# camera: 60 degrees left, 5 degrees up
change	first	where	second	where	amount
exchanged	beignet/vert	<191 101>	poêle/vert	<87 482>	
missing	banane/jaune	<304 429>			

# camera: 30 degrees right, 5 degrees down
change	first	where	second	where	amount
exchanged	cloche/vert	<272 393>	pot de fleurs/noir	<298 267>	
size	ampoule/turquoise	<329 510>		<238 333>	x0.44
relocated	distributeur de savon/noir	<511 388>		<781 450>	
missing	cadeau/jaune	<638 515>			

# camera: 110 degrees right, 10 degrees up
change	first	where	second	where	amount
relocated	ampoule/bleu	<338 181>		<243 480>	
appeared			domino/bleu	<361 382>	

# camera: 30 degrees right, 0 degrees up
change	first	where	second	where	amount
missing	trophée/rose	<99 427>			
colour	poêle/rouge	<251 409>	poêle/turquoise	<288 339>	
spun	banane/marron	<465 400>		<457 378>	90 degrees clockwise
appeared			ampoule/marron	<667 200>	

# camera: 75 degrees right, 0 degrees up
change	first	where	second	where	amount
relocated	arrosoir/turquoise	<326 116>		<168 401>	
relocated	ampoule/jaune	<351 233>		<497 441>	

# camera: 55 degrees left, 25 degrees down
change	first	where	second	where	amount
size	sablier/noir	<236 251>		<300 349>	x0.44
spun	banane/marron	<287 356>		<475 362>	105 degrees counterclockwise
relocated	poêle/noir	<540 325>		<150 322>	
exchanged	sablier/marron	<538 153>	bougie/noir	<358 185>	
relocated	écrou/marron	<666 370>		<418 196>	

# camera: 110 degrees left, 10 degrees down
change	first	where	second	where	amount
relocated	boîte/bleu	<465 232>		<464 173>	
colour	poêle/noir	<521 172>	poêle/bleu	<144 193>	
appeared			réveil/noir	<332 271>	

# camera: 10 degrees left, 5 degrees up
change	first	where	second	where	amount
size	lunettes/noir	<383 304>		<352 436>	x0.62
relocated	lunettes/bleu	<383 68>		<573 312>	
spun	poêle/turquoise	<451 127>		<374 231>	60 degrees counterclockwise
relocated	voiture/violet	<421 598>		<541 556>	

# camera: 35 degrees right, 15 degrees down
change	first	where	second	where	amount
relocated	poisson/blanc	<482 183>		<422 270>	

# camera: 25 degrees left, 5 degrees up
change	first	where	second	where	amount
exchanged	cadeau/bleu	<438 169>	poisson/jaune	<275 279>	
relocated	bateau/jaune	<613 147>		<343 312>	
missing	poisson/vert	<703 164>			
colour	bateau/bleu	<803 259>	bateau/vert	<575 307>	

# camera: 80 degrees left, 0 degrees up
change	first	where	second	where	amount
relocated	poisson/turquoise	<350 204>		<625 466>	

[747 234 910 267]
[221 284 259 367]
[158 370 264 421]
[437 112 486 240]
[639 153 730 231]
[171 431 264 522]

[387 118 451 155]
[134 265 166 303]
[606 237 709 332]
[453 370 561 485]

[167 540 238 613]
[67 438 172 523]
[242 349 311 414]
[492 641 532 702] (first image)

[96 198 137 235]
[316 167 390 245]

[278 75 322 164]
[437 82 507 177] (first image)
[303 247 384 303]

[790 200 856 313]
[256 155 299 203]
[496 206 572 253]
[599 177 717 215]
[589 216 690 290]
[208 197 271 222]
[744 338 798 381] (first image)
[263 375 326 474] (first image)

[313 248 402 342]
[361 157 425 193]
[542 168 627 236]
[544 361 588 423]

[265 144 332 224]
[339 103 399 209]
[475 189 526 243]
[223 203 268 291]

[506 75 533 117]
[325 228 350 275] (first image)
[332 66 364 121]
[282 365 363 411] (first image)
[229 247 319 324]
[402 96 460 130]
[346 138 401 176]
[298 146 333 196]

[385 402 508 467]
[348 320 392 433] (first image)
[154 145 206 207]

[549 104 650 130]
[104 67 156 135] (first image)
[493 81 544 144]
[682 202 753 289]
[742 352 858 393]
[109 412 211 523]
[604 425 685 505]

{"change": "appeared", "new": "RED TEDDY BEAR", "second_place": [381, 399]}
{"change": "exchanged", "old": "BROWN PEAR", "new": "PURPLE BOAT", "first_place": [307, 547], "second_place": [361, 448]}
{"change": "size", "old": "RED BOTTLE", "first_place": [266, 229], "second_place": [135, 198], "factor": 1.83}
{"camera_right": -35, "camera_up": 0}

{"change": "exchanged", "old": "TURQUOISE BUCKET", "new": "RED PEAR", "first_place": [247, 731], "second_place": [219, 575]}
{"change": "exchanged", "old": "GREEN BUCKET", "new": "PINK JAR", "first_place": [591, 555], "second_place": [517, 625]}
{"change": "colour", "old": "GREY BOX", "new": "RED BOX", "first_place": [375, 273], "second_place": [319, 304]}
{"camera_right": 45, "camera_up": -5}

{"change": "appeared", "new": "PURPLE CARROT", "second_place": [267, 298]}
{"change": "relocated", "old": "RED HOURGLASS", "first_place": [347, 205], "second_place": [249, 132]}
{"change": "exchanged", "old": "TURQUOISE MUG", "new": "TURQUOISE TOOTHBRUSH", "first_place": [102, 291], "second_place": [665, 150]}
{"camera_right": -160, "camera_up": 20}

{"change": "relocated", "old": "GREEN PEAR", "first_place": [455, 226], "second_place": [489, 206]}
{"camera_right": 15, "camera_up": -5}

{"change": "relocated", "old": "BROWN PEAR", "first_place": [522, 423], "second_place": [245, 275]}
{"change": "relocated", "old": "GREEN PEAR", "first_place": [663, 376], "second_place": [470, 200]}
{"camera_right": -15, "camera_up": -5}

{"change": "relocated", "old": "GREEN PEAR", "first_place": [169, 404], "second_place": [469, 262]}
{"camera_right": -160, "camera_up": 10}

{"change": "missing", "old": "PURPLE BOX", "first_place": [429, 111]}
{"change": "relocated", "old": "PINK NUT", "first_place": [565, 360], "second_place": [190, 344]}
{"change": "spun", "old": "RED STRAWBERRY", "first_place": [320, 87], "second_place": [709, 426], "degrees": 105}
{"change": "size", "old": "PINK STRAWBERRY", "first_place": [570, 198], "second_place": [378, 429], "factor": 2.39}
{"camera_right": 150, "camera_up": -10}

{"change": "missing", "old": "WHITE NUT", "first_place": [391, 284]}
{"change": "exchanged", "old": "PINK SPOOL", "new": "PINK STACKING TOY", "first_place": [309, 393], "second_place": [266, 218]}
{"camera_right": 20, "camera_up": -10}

▬▬▬

**THE PROBLEM:** An unaltered copy of the listing above must form the answer.

**TASK OUTPUT:**
# camera: 60 degrees left, 5 degrees up
change	first	where	second	where	amount
exchanged	beignet/vert	<191 101>	poêle/vert	<87 482>	
missing	banane/jaune	<304 429>			

# camera: 30 degrees right, 5 degrees down
change	first	where	second	where	amount
exchanged	cloche/vert	<272 393>	pot de fleurs/noir	<298 267>	
size	ampoule/turquoise	<329 510>		<238 333>	x0.44
relocated	distributeur de savon/noir	<511 388>		<781 450>	
missing	cadeau/jaune	<638 515>			

# camera: 110 degrees right, 10 degrees up
change	first	where	second	where	amount
relocated	ampoule/bleu	<338 181>		<243 480>	
appeared			domino/bleu	<361 382>	

# camera: 30 degrees right, 0 degrees up
change	first	where	second	where	amount
missing	trophée/rose	<99 427>			
colour	poêle/rouge	<251 409>	poêle/turquoise	<288 339>	
spun	banane/marron	<465 400>		<457 378>	90 degrees clockwise
appeared			ampoule/marron	<667 200>	

# camera: 75 degrees right, 0 degrees up
change	first	where	second	where	amount
relocated	arrosoir/turquoise	<326 116>		<168 401>	
relocated	ampoule/jaune	<351 233>		<497 441>	

# camera: 55 degrees left, 25 degrees down
change	first	where	second	where	amount
size	sablier/noir	<236 251>		<300 349>	x0.44
spun	banane/marron	<287 356>		<475 362>	105 degrees counterclockwise
relocated	poêle/noir	<540 325>		<150 322>	
exchanged	sablier/marron	<538 153>	bougie/noir	<358 185>	
relocated	écrou/marron	<666 370>		<418 196>	

# camera: 110 degrees left, 10 degrees down
change	first	where	second	where	amount
relocated	boîte/bleu	<465 232>		<464 173>	
colour	poêle/noir	<521 172>	poêle/bleu	<144 193>	
appeared			réveil/noir	<332 271>	

# camera: 10 degrees left, 5 degrees up
change	first	where	second	where	amount
size	lunettes/noir	<383 304>		<352 436>	x0.62
relocated	lunettes/bleu	<383 68>		<573 312>	
spun	poêle/turquoise	<451 127>		<374 231>	60 degrees counterclockwise
relocated	voiture/violet	<421 598>		<541 556>	

# camera: 35 degrees right, 15 degrees down
change	first	where	second	where	amount
relocated	poisson/blanc	<482 183>		<422 270>	

# camera: 25 degrees left, 5 degrees up
change	first	where	second	where	amount
exchanged	cadeau/bleu	<438 169>	poisson/jaune	<275 279>	
relocated	bateau/jaune	<613 147>		<343 312>	
missing	poisson/vert	<703 164>			
colour	bateau/bleu	<803 259>	bateau/vert	<575 307>	

# camera: 80 degrees left, 0 degrees up
change	first	where	second	where	amount
relocated	poisson/turquoise	<350 204>		<625 466>	

[747 234 910 267]
[221 284 259 367]
[158 370 264 421]
[437 112 486 240]
[639 153 730 231]
[171 431 264 522]

[387 118 451 155]
[134 265 166 303]
[606 237 709 332]
[453 370 561 485]

[167 540 238 613]
[67 438 172 523]
[242 349 311 414]
[492 641 532 702] (first image)

[96 198 137 235]
[316 167 390 245]

[278 75 322 164]
[437 82 507 177] (first image)
[303 247 384 303]

[790 200 856 313]
[256 155 299 203]
[496 206 572 253]
[599 177 717 215]
[589 216 690 290]
[208 197 271 222]
[744 338 798 381] (first image)
[263 375 326 474] (first image)

[313 248 402 342]
[361 157 425 193]
[542 168 627 236]
[544 361 588 423]

[265 144 332 224]
[339 103 399 209]
[475 189 526 243]
[223 203 268 291]

[506 75 533 117]
[325 228 350 275] (first image)
[332 66 364 121]
[282 365 363 411] (first image)
[229 247 319 324]
[402 96 460 130]
[346 138 401 176]
[298 146 333 196]

[385 402 508 467]
[348 320 392 433] (first image)
[154 145 206 207]

[549 104 650 130]
[104 67 156 135] (first image)
[493 81 544 144]
[682 202 753 289]
[742 352 858 393]
[109 412 211 523]
[604 425 685 505]

{"change": "appeared", "new": "RED TEDDY BEAR", "second_place": [381, 399]}
{"change": "exchanged", "old": "BROWN PEAR", "new": "PURPLE BOAT", "first_place": [307, 547], "second_place": [361, 448]}
{"change": "size", "old": "RED BOTTLE", "first_place": [266, 229], "second_place": [135, 198], "factor": 1.83}
{"camera_right": -35, "camera_up": 0}

{"change": "exchanged", "old": "TURQUOISE BUCKET", "new": "RED PEAR", "first_place": [247, 731], "second_place": [219, 575]}
{"change": "exchanged", "old": "GREEN BUCKET", "new": "PINK JAR", "first_place": [591, 555], "second_place": [517, 625]}
{"change": "colour", "old": "GREY BOX", "new": "RED BOX", "first_place": [375, 273], "second_place": [319, 304]}
{"camera_right": 45, "camera_up": -5}

{"change": "appeared", "new": "PURPLE CARROT", "second_place": [267, 298]}
{"change": "relocated", "old": "RED HOURGLASS", "first_place": [347, 205], "second_place": [249, 132]}
{"change": "exchanged", "old": "TURQUOISE MUG", "new": "TURQUOISE TOOTHBRUSH", "first_place": [102, 291], "second_place": [665, 150]}
{"camera_right": -160, "camera_up": 20}

{"change": "relocated", "old": "GREEN PEAR", "first_place": [455, 226], "second_place": [489, 206]}
{"camera_right": 15, "camera_up": -5}

{"change": "relocated", "old": "BROWN PEAR", "first_place": [522, 423], "second_place": [245, 275]}
{"change": "relocated", "old": "GREEN PEAR", "first_place": [663, 376], "second_place": [470, 200]}
{"camera_right": -15, "camera_up": -5}

{"change": "relocated", "old": "GREEN PEAR", "first_place": [169, 404], "second_place": [469, 262]}
{"camera_right": -160, "camera_up": 10}

{"change": "missing", "old": "PURPLE BOX", "first_place": [429, 111]}
{"change": "relocated", "old": "PINK NUT", "first_place": [565, 360], "second_place": [190, 344]}
{"change": "spun", "old": "RED STRAWBERRY", "first_place": [320, 87], "second_place": [709, 426], "degrees": 105}
{"change": "size", "old": "PINK STRAWBERRY", "first_place": [570, 198], "second_place": [378, 429], "factor": 2.39}
{"camera_right": 150, "camera_up": -10}

{"change": "missing", "old": "WHITE NUT", "first_place": [391, 284]}
{"change": "exchanged", "old": "PINK SPOOL", "new": "PINK STACKING TOY", "first_place": [309, 393], "second_place": [266, 218]}
{"camera_right": 20, "camera_up": -10}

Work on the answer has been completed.